Exercise. Word for word, the data below must be repeated in full; no picture is to be included.
START The data
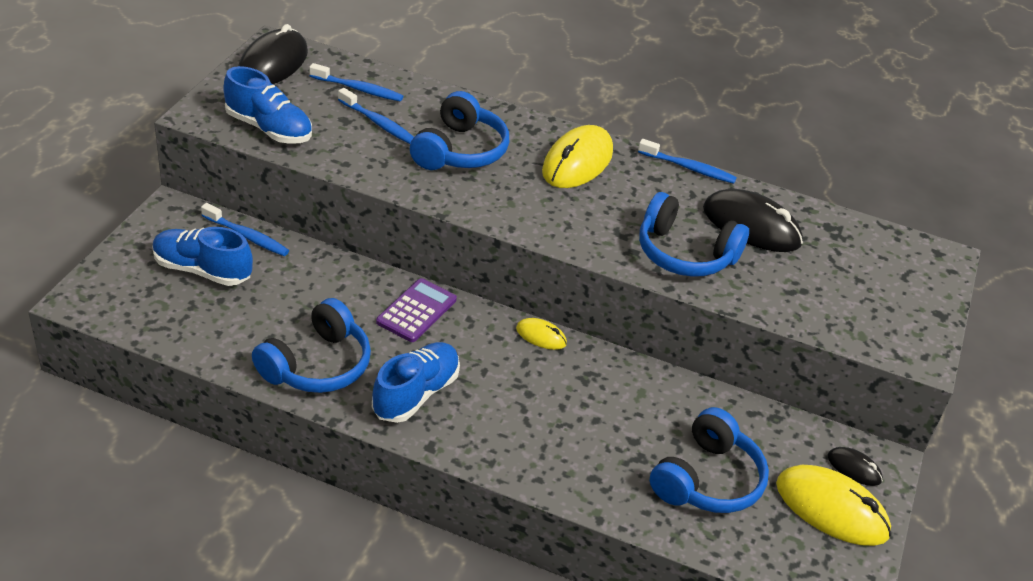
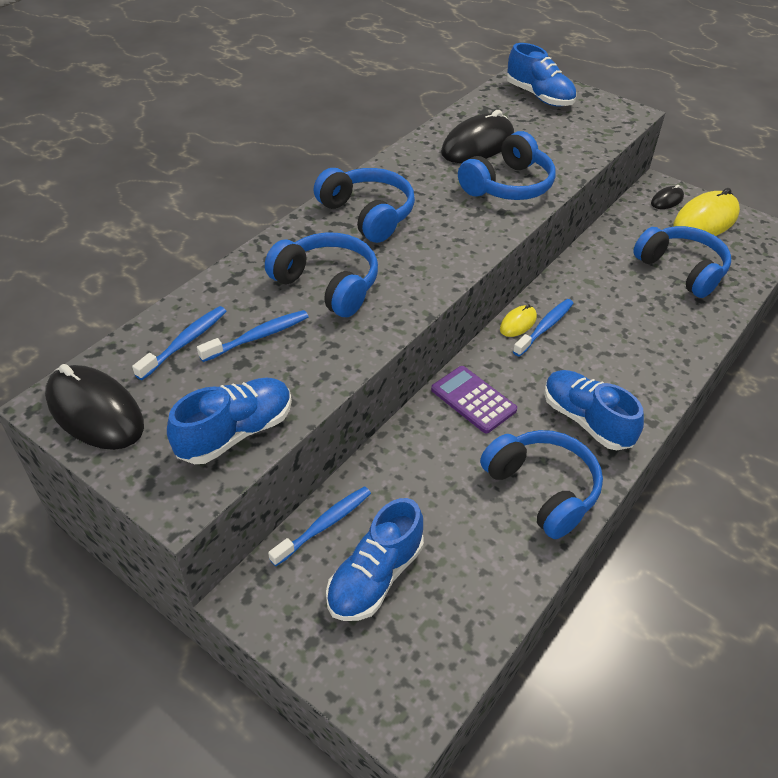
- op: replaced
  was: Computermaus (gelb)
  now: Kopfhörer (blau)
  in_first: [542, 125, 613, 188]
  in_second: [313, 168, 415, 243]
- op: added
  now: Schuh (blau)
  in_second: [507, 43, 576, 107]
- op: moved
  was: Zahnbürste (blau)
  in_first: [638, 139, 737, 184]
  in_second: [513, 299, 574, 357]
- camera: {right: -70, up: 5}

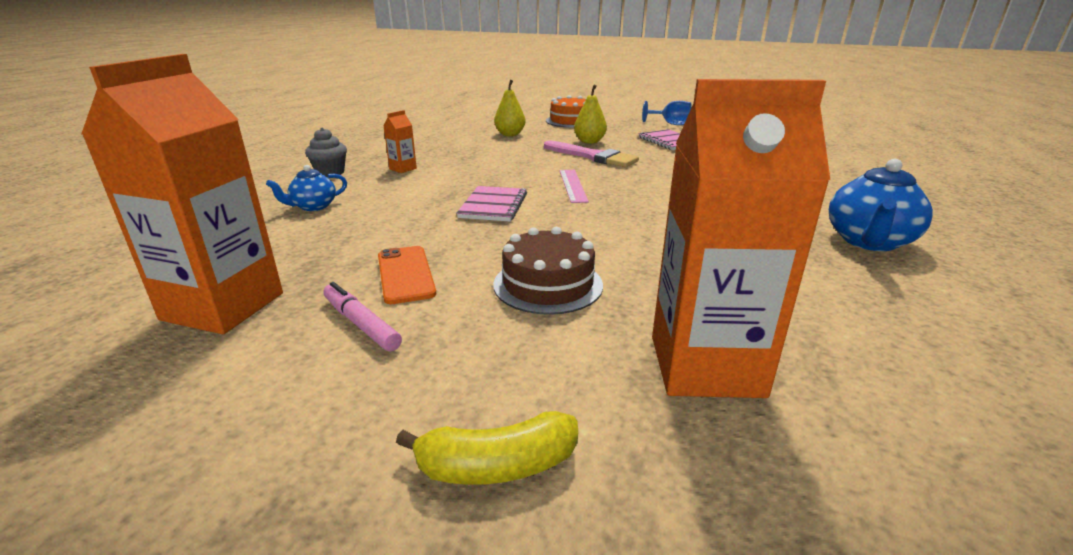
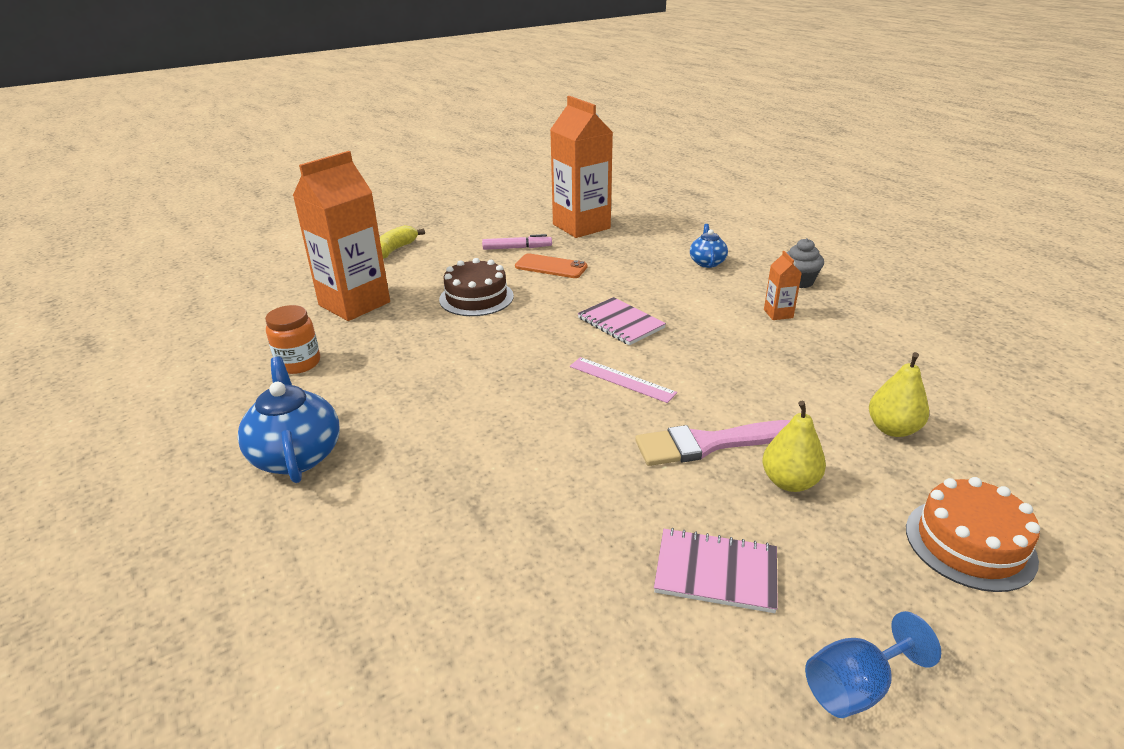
- op: added
  now: Einmachglas (orange)
  in_second: [265, 305, 320, 374]
- camera: {right: 130, up: 5}

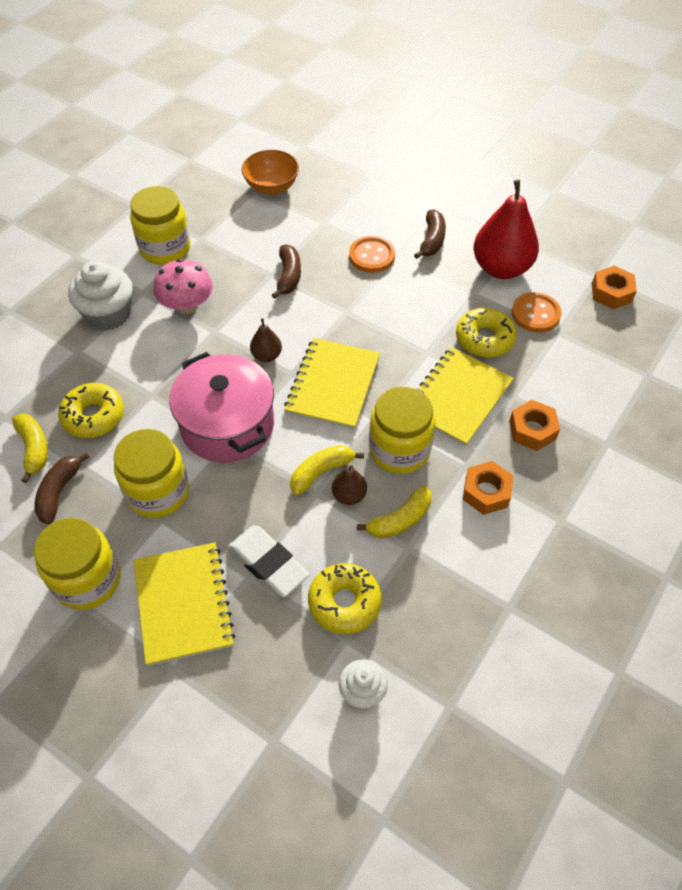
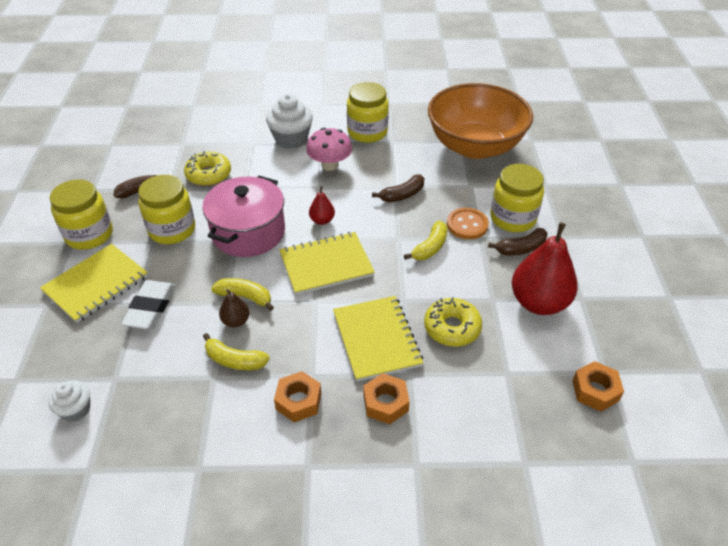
- op: recoloured
  was: Birne (braun)
  now: Birne (rot)
  in_first: [250, 318, 282, 362]
  in_second: [309, 186, 335, 225]
- op: turned
  was: Notizbuch (gelb)
  in_first: [417, 347, 514, 446]
  in_second: [333, 296, 423, 382]
  clockwise: 75
- op: moved
  was: Banane (gelb)
  in_first: [12, 413, 48, 483]
  in_second: [404, 221, 447, 260]
- op: resized
  was: Schüssel (orange)
  in_first: [242, 150, 299, 195]
  in_second: [428, 83, 533, 159]
  ratio: 2.11
- op: moved
  was: Einmachglas (gelb)
  in_first: [369, 386, 435, 474]
  in_second: [491, 164, 544, 232]
- op: removed
  was: Donut (gelb)
  in_first: [308, 563, 382, 634]
- op: removed
  was: Knopf (orange)
  in_first: [512, 292, 561, 333]
- camera: {right: 55, up: -10}

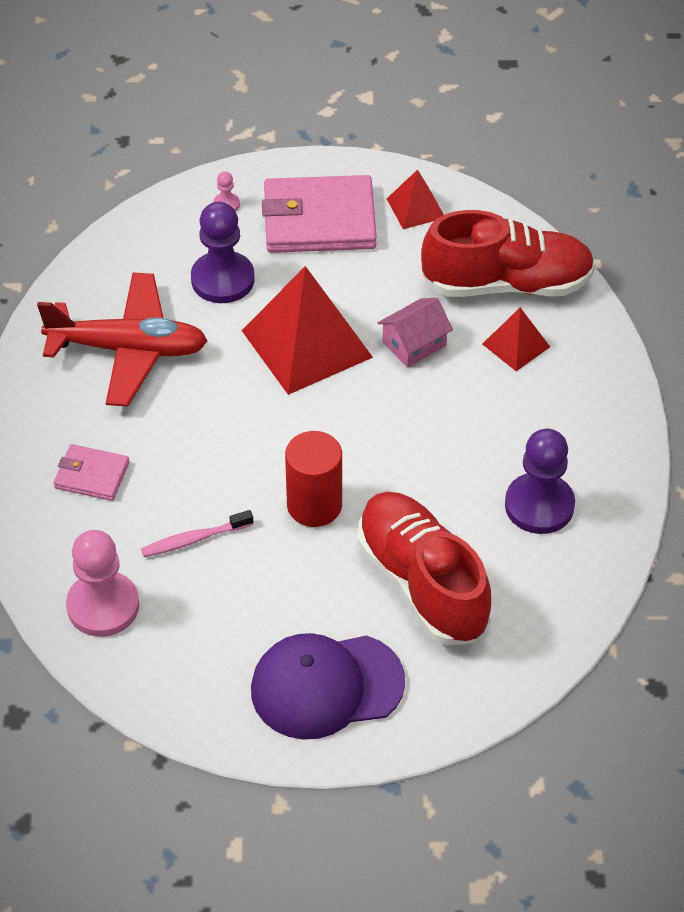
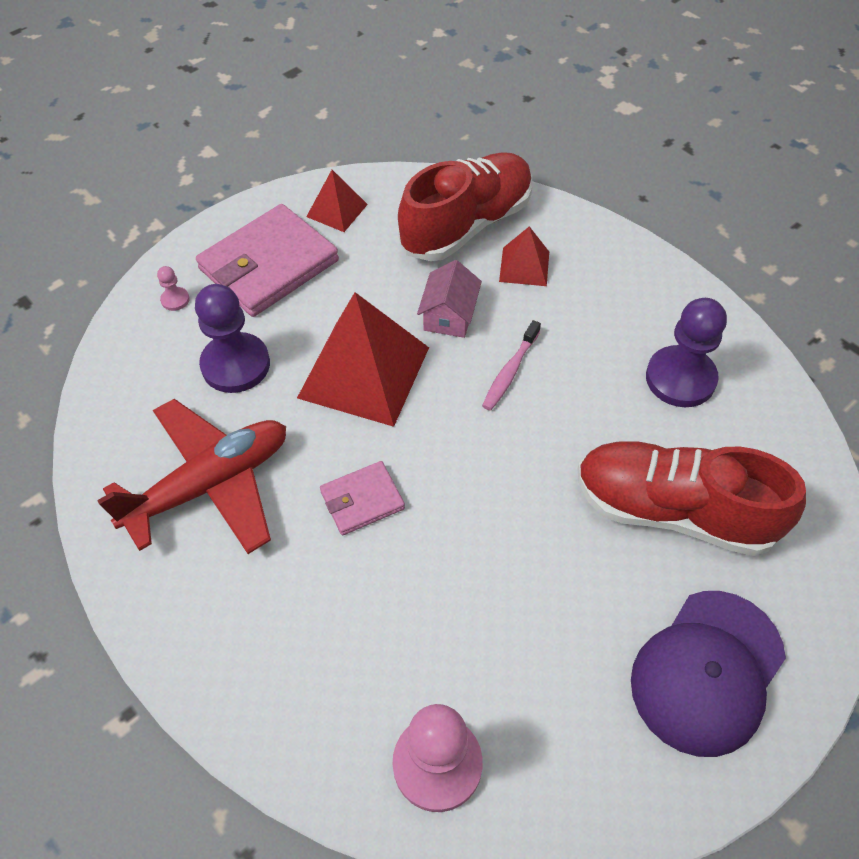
- op: moved
  was: Geldbörse (rosa)
  in_first: [53, 444, 129, 501]
  in_second: [320, 461, 405, 535]
- op: moved
  was: Zahnbürste (rosa)
  in_first: [141, 510, 253, 557]
  in_second: [482, 320, 541, 411]
- op: removed
  was: Vollzylinder (rot)
  in_first: [285, 431, 342, 527]
- camera: {right: -40, up: 5}

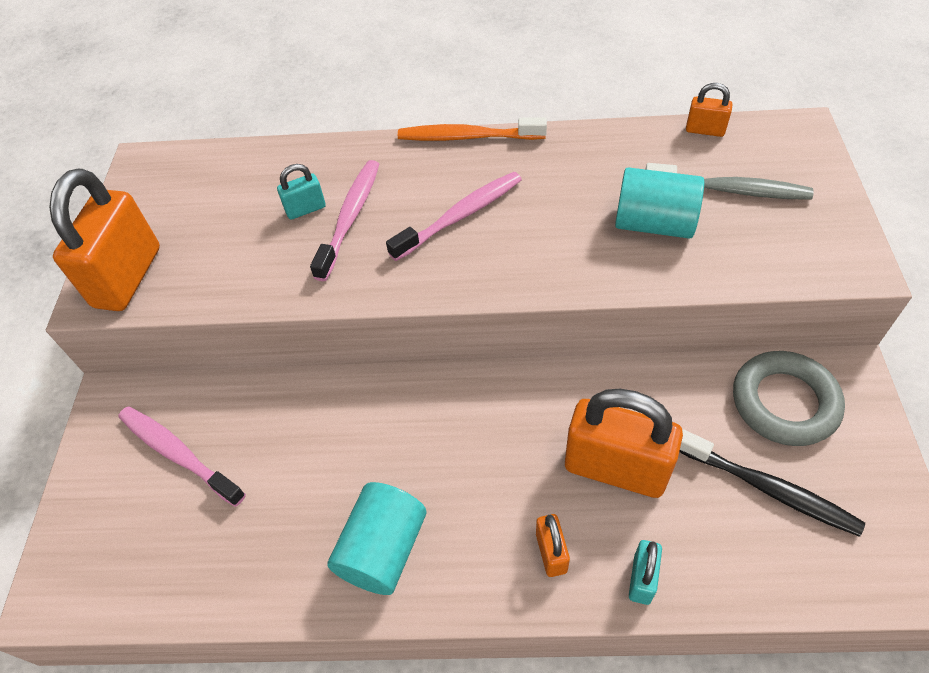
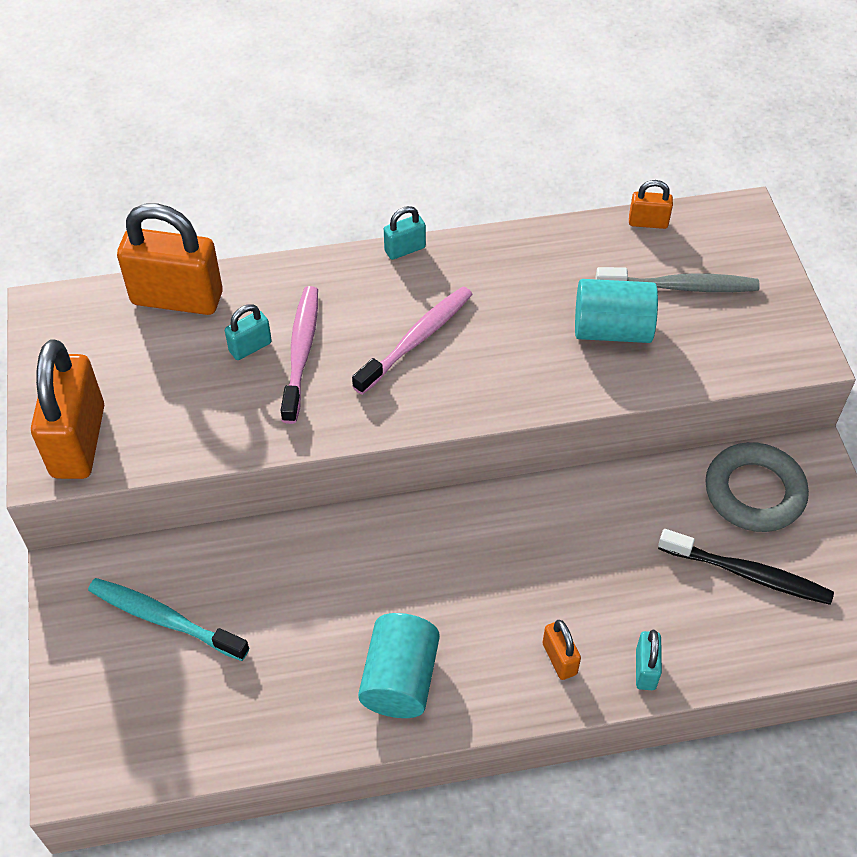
- op: recoloured
  was: Zahnbürste (rosa)
  now: Zahnbürste (türkis)
  in_first: [118, 406, 246, 507]
  in_second: [88, 578, 249, 661]
- op: moved
  was: Vorhängeschloss (orange)
  in_first: [565, 389, 683, 498]
  in_second: [117, 203, 223, 315]
- op: replaced
  was: Zahnbürste (orange)
  now: Vorhängeschloss (türkis)
  in_first: [398, 117, 547, 141]
  in_second: [384, 206, 426, 260]
- camera: {right: -15, up: 0}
END The data
Task result.
- op: replaced
  was: Computermaus (gelb)
  now: Kopfhörer (blau)
  in_first: [542, 125, 613, 188]
  in_second: [313, 168, 415, 243]
- op: added
  now: Schuh (blau)
  in_second: [507, 43, 576, 107]
- op: moved
  was: Zahnbürste (blau)
  in_first: [638, 139, 737, 184]
  in_second: [513, 299, 574, 357]
- camera: {right: -70, up: 5}

- op: added
  now: Einmachglas (orange)
  in_second: [265, 305, 320, 374]
- camera: {right: 130, up: 5}

- op: recoloured
  was: Birne (braun)
  now: Birne (rot)
  in_first: [250, 318, 282, 362]
  in_second: [309, 186, 335, 225]
- op: turned
  was: Notizbuch (gelb)
  in_first: [417, 347, 514, 446]
  in_second: [333, 296, 423, 382]
  clockwise: 75
- op: moved
  was: Banane (gelb)
  in_first: [12, 413, 48, 483]
  in_second: [404, 221, 447, 260]
- op: resized
  was: Schüssel (orange)
  in_first: [242, 150, 299, 195]
  in_second: [428, 83, 533, 159]
  ratio: 2.11
- op: moved
  was: Einmachglas (gelb)
  in_first: [369, 386, 435, 474]
  in_second: [491, 164, 544, 232]
- op: removed
  was: Donut (gelb)
  in_first: [308, 563, 382, 634]
- op: removed
  was: Knopf (orange)
  in_first: [512, 292, 561, 333]
- camera: {right: 55, up: -10}

- op: moved
  was: Geldbörse (rosa)
  in_first: [53, 444, 129, 501]
  in_second: [320, 461, 405, 535]
- op: moved
  was: Zahnbürste (rosa)
  in_first: [141, 510, 253, 557]
  in_second: [482, 320, 541, 411]
- op: removed
  was: Vollzylinder (rot)
  in_first: [285, 431, 342, 527]
- camera: {right: -40, up: 5}

- op: recoloured
  was: Zahnbürste (rosa)
  now: Zahnbürste (türkis)
  in_first: [118, 406, 246, 507]
  in_second: [88, 578, 249, 661]
- op: moved
  was: Vorhängeschloss (orange)
  in_first: [565, 389, 683, 498]
  in_second: [117, 203, 223, 315]
- op: replaced
  was: Zahnbürste (orange)
  now: Vorhängeschloss (türkis)
  in_first: [398, 117, 547, 141]
  in_second: [384, 206, 426, 260]
- camera: {right: -15, up: 0}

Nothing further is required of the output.